Record set:
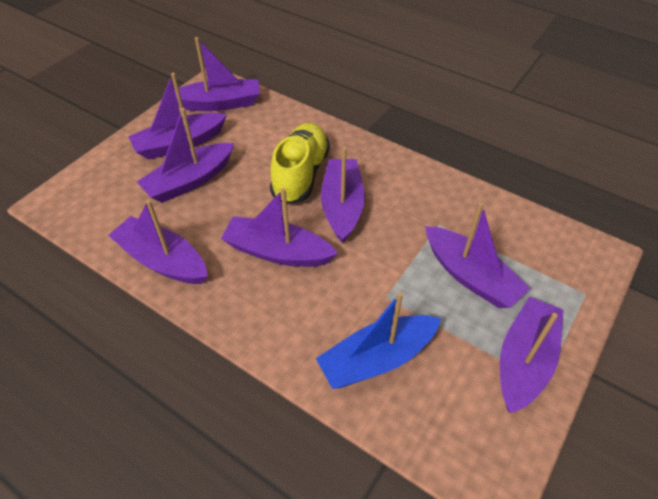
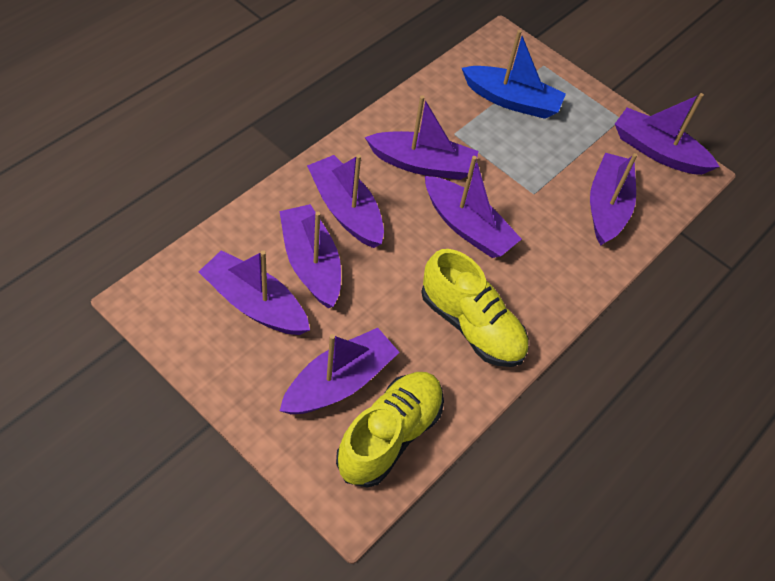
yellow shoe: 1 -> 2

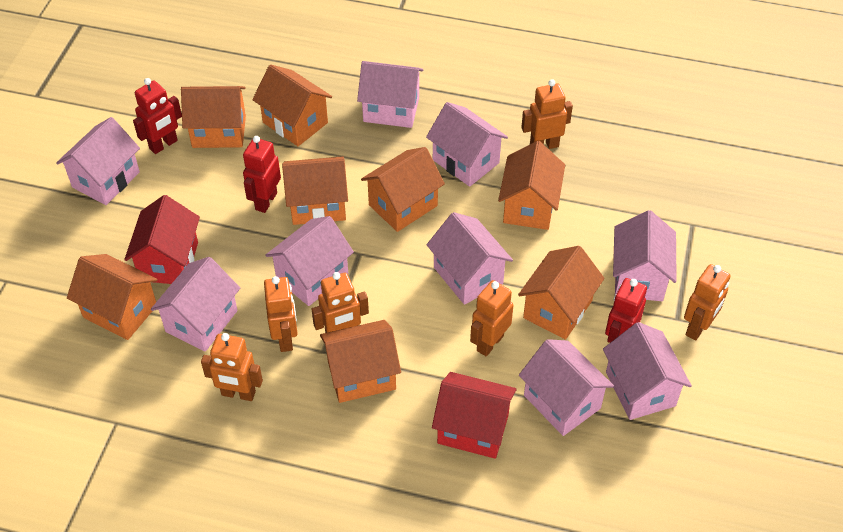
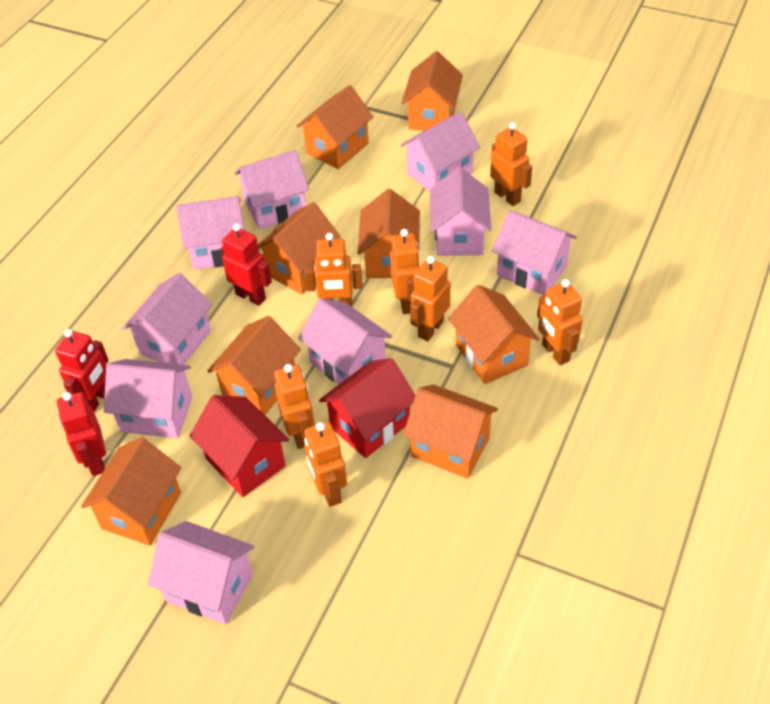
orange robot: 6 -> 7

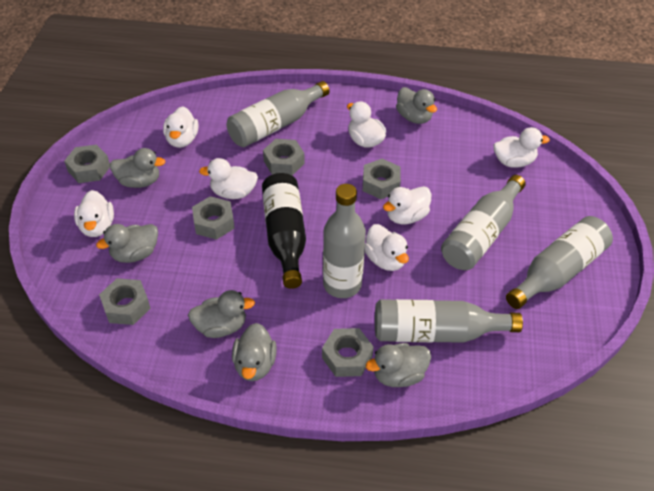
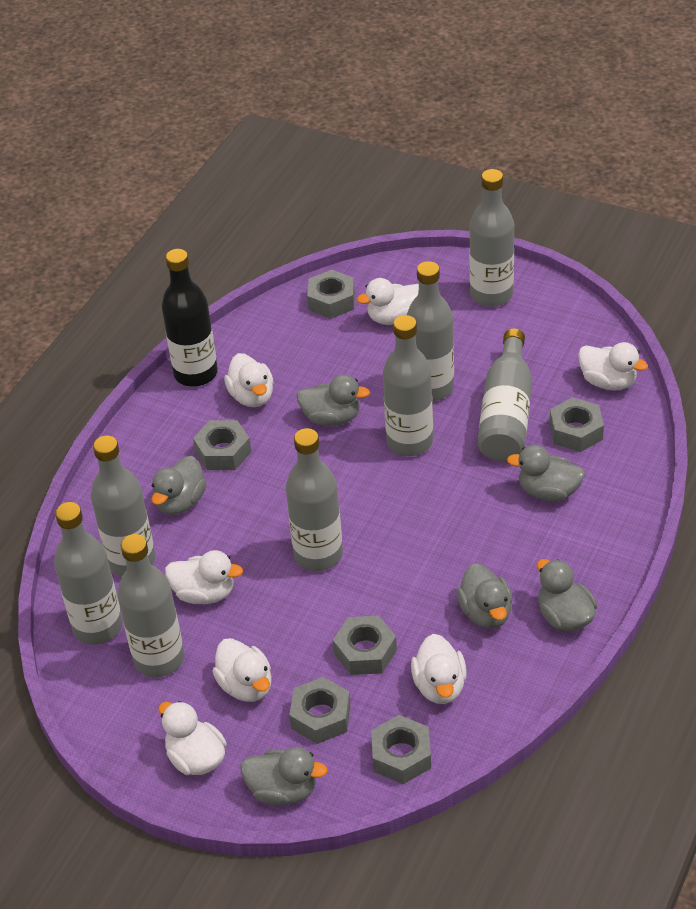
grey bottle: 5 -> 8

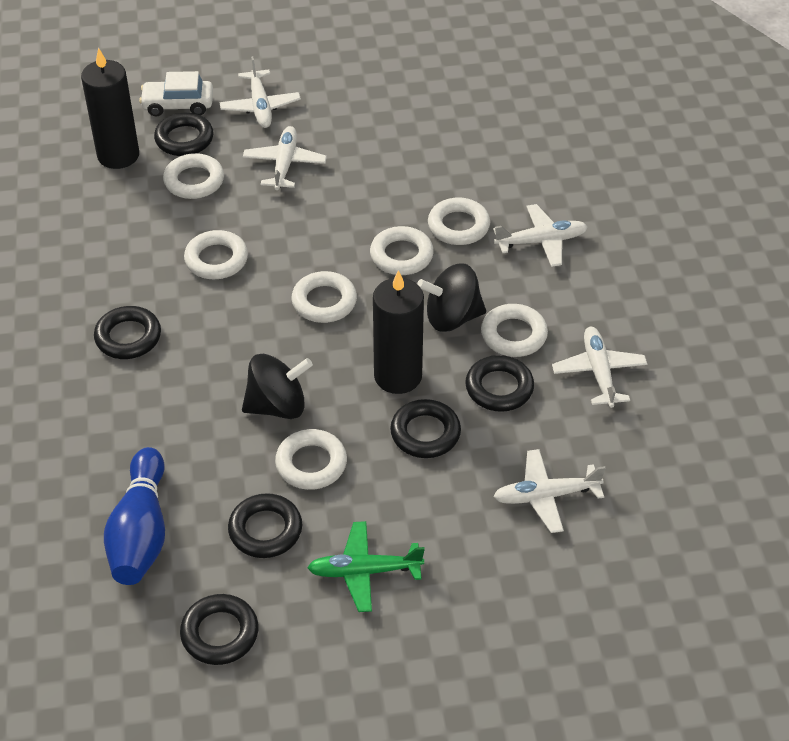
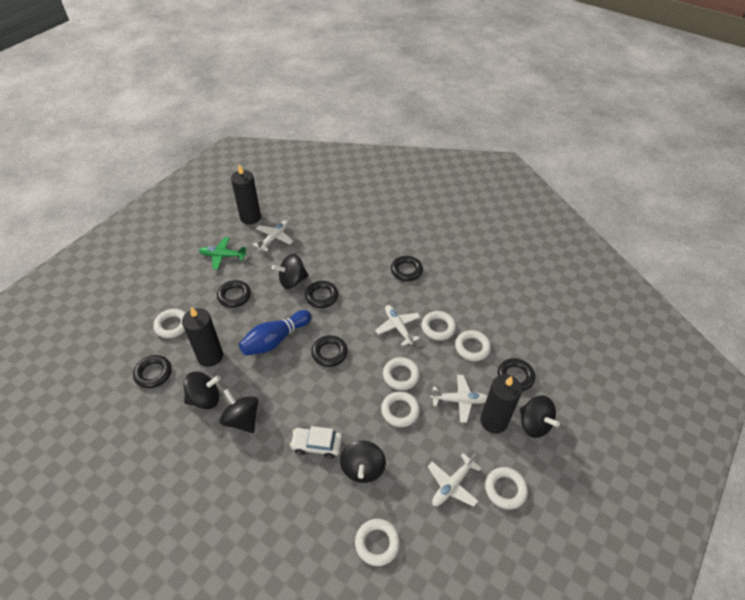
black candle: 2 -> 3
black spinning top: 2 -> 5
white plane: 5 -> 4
--
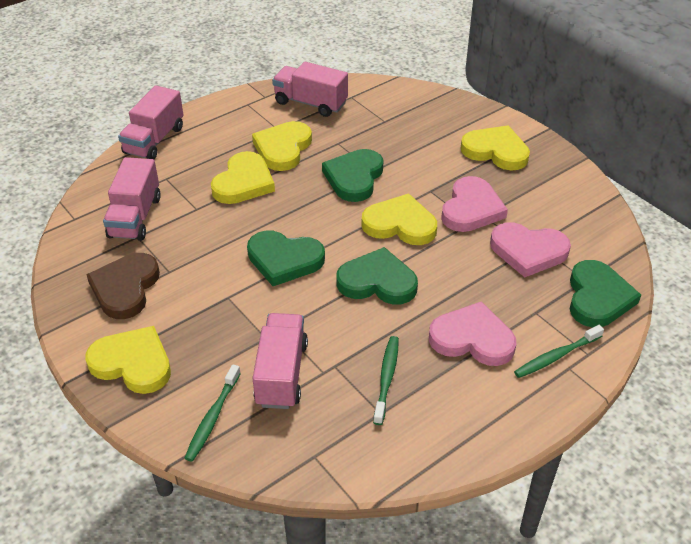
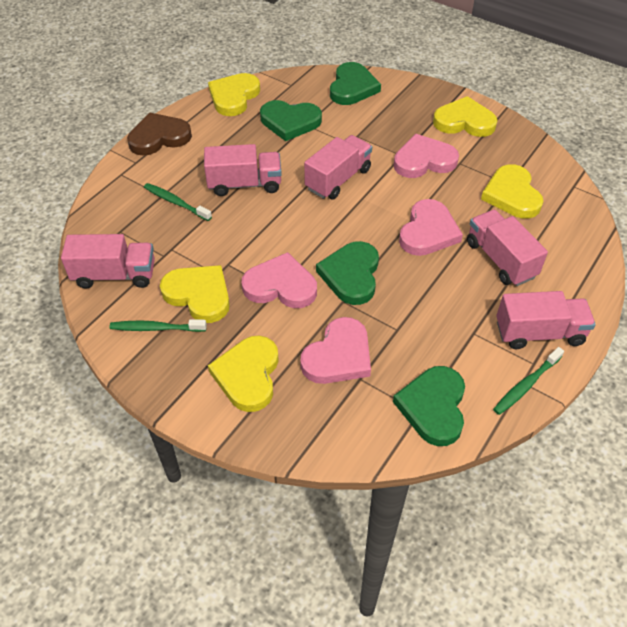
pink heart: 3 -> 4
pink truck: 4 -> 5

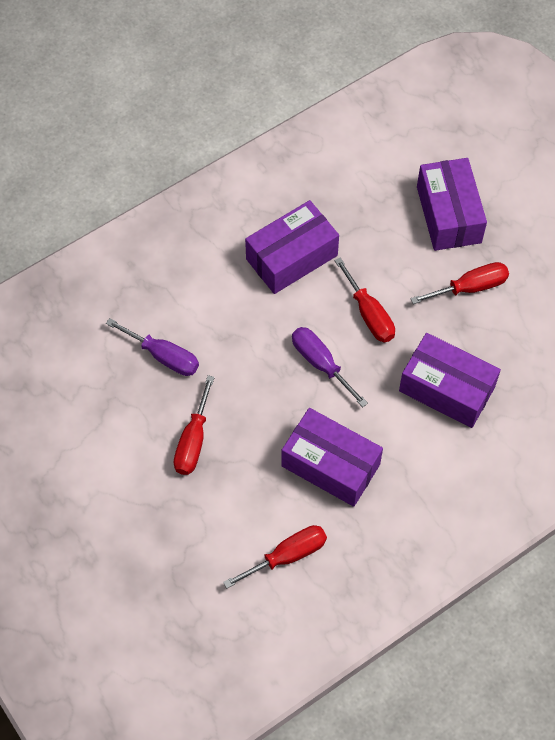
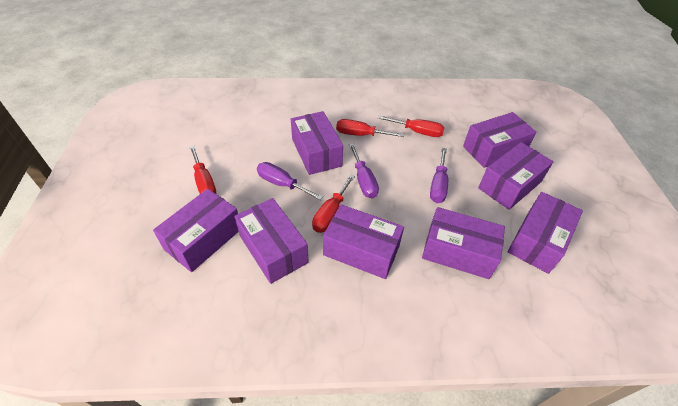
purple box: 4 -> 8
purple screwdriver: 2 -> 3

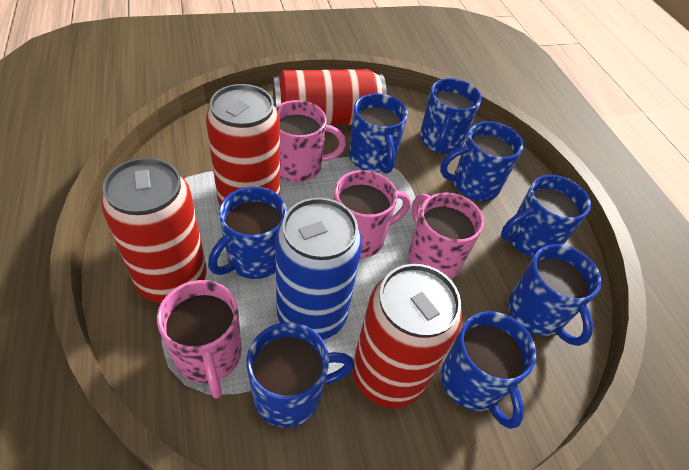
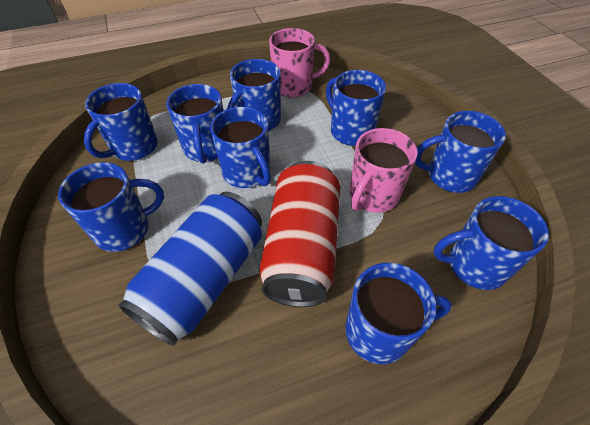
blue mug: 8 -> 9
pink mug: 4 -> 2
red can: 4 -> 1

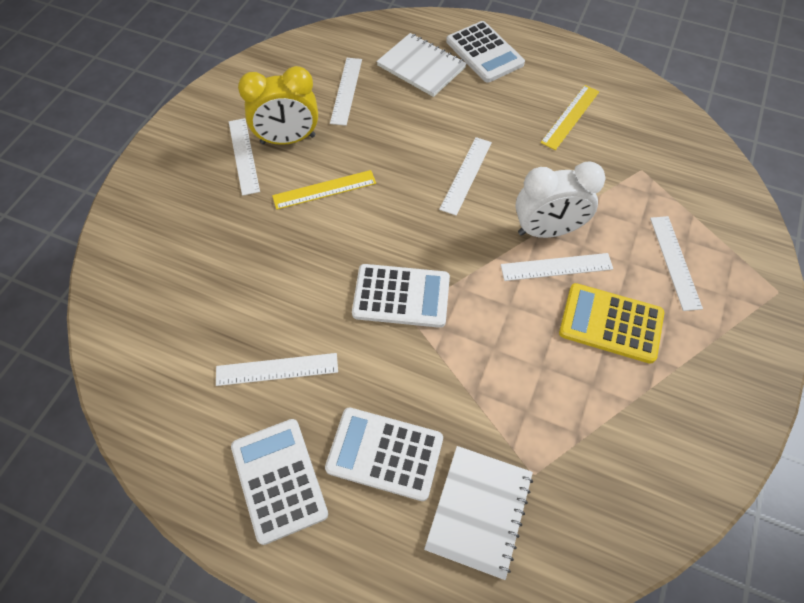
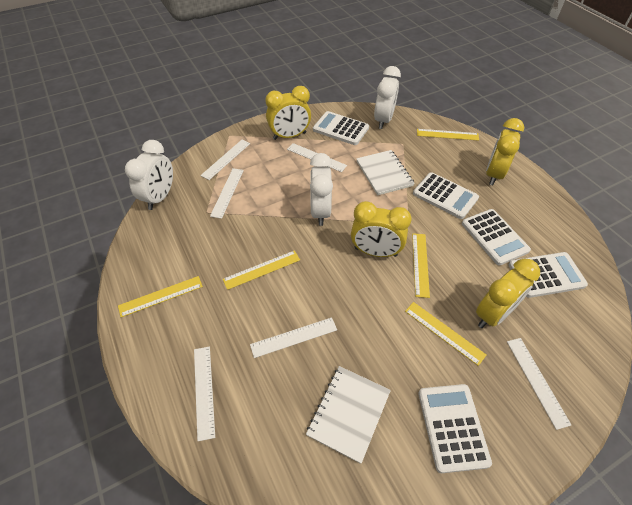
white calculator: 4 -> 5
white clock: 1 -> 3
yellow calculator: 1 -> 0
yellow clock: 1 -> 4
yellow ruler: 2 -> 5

What is required:
Extract, without any images, the part of the material above that opens with the line containing "blue mug: 8 -> 9" and closes with the line containing "yellow ruler: 2 -> 5", both lines included.

Exercise response:
blue mug: 8 -> 9
pink mug: 4 -> 2
red can: 4 -> 1

white calculator: 4 -> 5
white clock: 1 -> 3
yellow calculator: 1 -> 0
yellow clock: 1 -> 4
yellow ruler: 2 -> 5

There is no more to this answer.